Saved data entries:
* start *

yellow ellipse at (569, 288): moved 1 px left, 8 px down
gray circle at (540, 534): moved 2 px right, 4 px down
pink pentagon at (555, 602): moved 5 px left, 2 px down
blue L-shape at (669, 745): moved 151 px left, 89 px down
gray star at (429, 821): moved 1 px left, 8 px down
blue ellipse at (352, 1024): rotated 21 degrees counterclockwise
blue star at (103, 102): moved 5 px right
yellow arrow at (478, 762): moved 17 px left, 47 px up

* end *
* start *

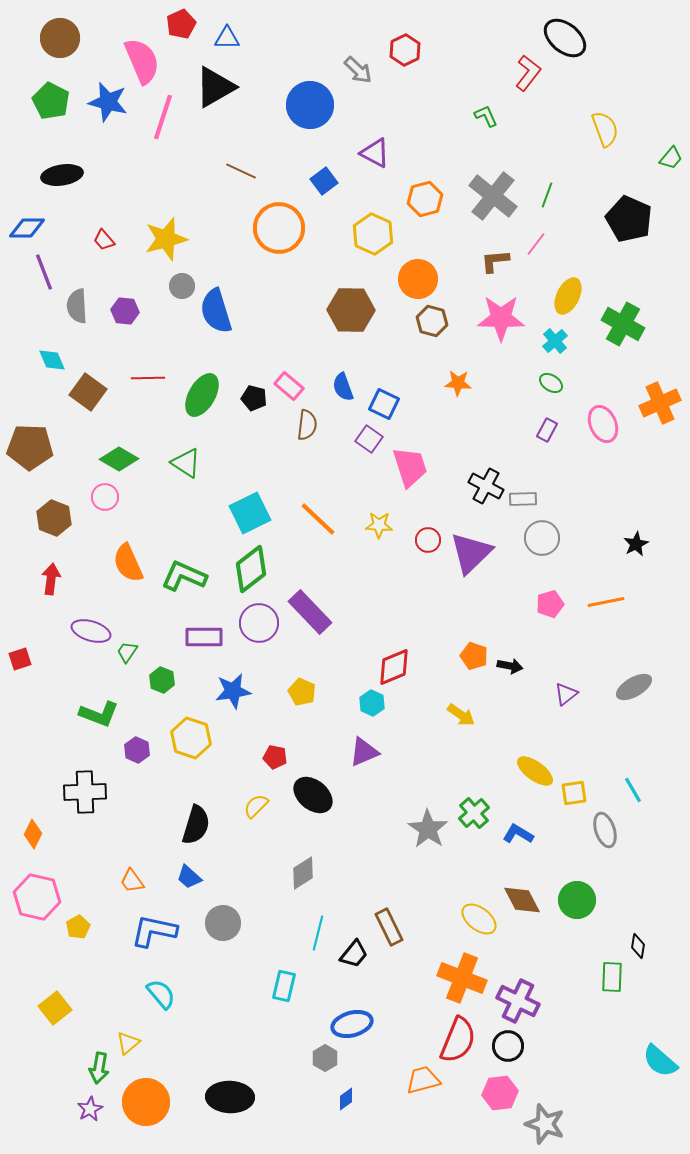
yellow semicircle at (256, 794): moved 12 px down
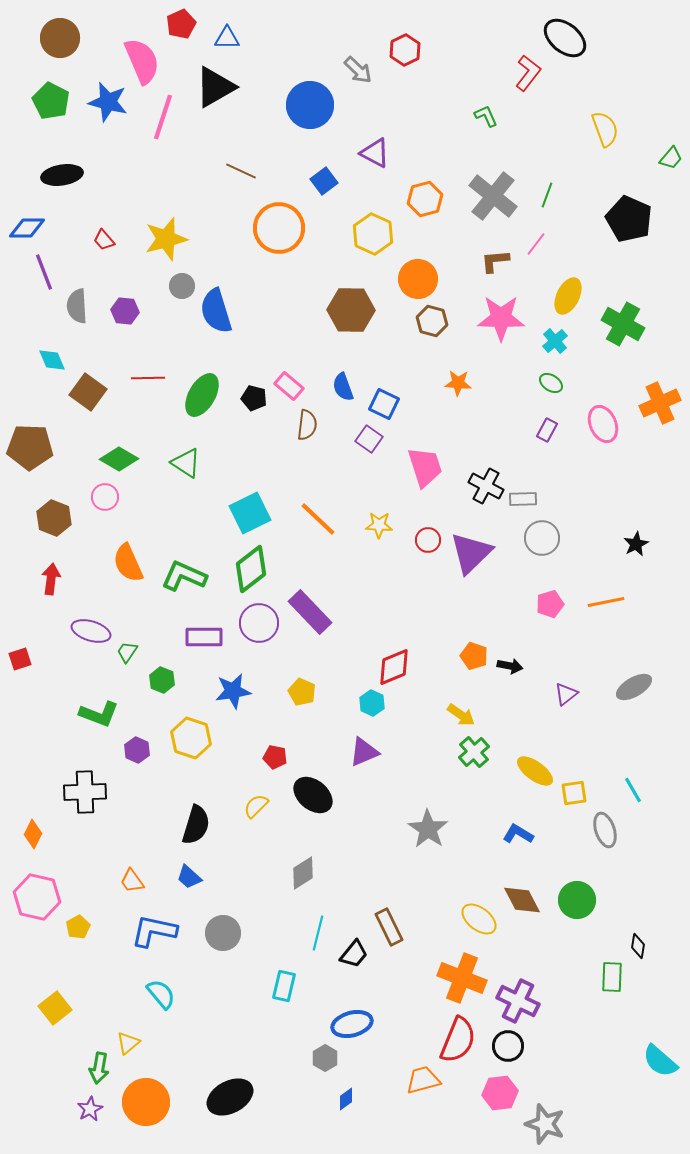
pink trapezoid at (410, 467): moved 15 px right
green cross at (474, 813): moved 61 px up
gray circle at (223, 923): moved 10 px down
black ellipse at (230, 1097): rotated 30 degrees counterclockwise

* end *

# Challenge
Format the entries above as a Markdown table, covering only the part that opens with the line containing "yellow ellipse at" and closes with the line containing "blue L-shape at", both lines included. Put a running number in a column named Row and each line in a column named Entry, and leave out any blank lines.

# Task output
| Row | Entry |
|---|---|
| 1 | yellow ellipse at (569, 288): moved 1 px left, 8 px down |
| 2 | gray circle at (540, 534): moved 2 px right, 4 px down |
| 3 | pink pentagon at (555, 602): moved 5 px left, 2 px down |
| 4 | blue L-shape at (669, 745): moved 151 px left, 89 px down |